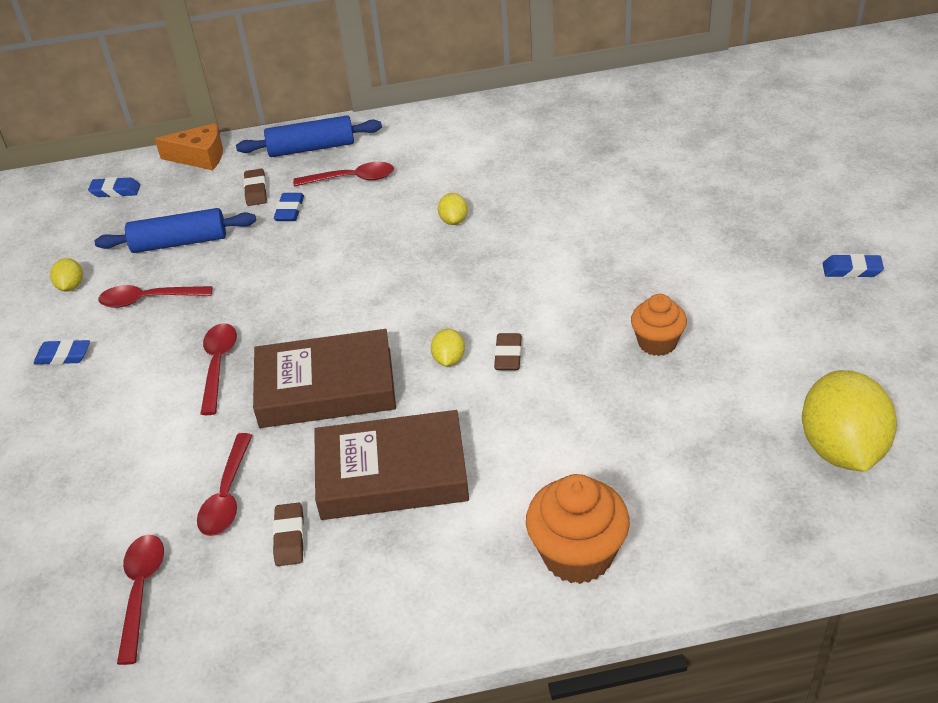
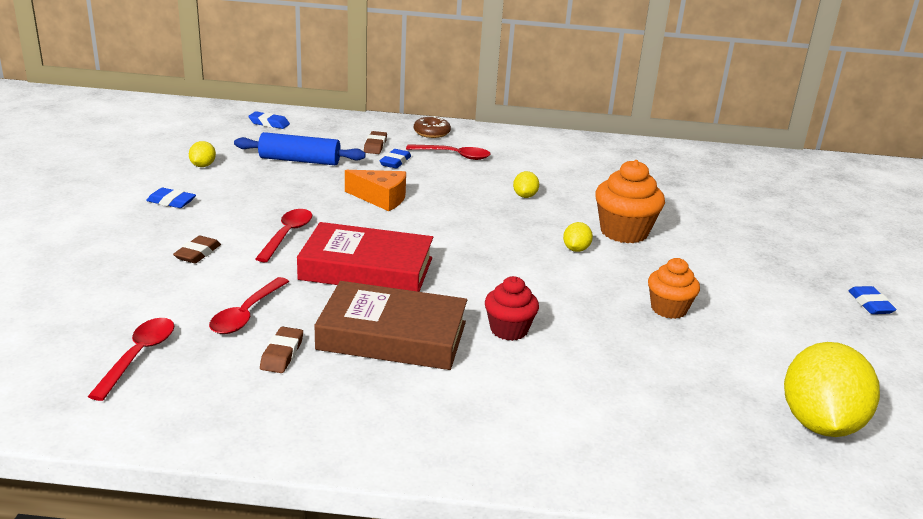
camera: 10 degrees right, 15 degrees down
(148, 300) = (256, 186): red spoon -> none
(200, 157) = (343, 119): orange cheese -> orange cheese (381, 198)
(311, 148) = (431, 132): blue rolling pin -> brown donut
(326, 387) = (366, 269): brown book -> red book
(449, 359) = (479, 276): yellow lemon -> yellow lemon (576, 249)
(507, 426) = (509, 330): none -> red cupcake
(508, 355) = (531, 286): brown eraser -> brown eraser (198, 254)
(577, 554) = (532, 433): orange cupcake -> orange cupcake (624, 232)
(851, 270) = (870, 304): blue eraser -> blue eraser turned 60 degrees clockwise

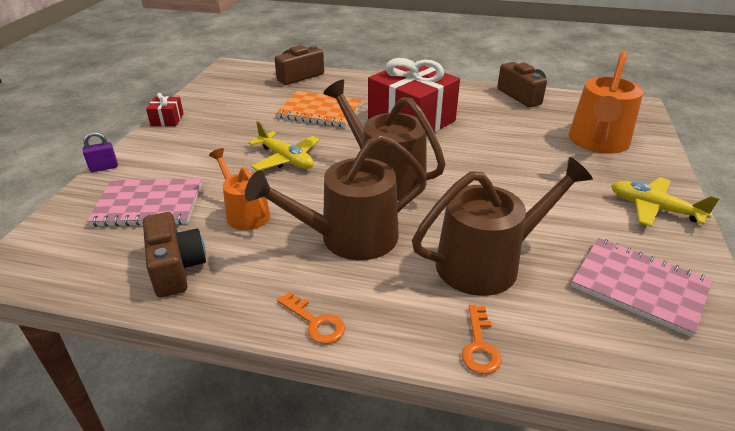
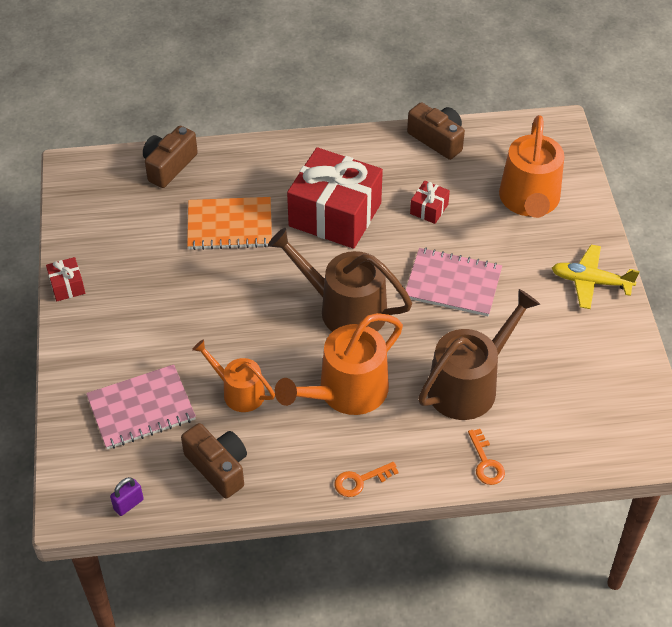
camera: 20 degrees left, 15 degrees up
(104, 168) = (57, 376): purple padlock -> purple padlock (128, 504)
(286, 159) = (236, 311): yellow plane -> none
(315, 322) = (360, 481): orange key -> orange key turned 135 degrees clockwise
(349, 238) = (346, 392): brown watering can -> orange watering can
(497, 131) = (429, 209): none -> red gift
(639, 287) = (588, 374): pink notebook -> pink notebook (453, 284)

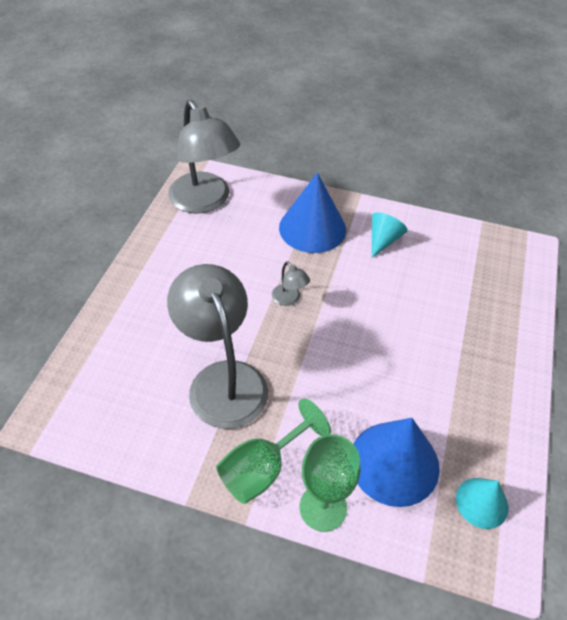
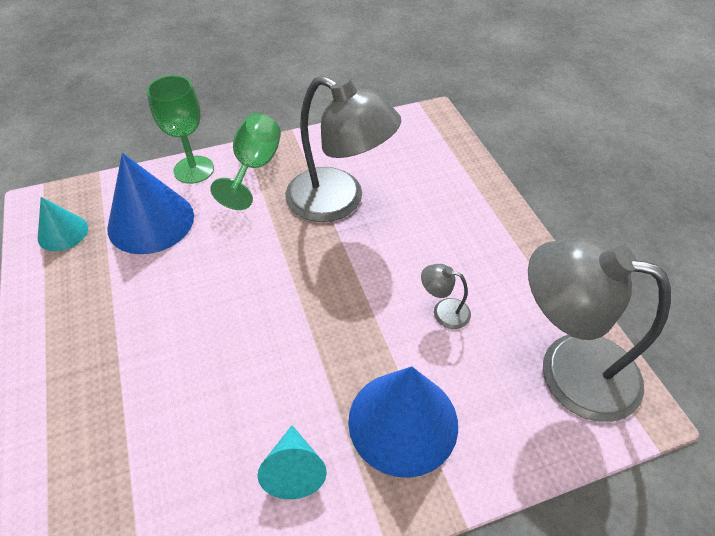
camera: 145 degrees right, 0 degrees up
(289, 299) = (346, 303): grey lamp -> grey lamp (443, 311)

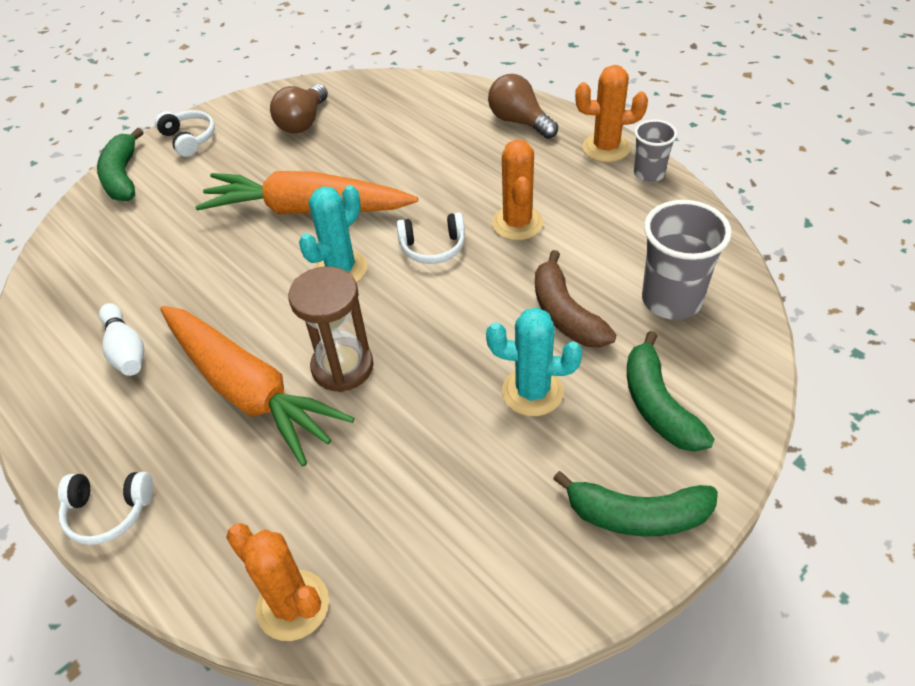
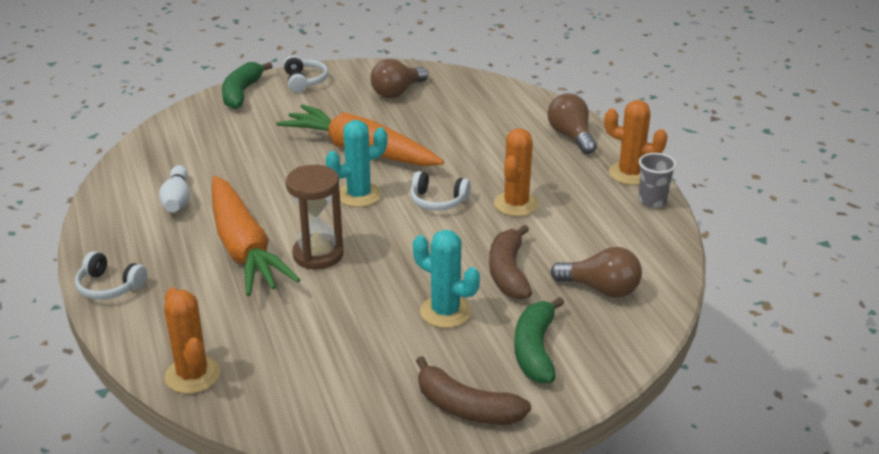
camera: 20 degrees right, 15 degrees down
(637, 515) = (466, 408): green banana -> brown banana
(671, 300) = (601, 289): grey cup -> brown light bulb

========

▸ WORK ITEM
Each line from the first line of the material above through the line containing "(326, 387) = (366, 269): brown" is to be reproduced exactly, with both ends kept and pictures left out.

▸ EXERCISE SOLUTION
camera: 10 degrees right, 15 degrees down
(148, 300) = (256, 186): red spoon -> none
(200, 157) = (343, 119): orange cheese -> orange cheese (381, 198)
(311, 148) = (431, 132): blue rolling pin -> brown donut
(326, 387) = (366, 269): brown book -> red book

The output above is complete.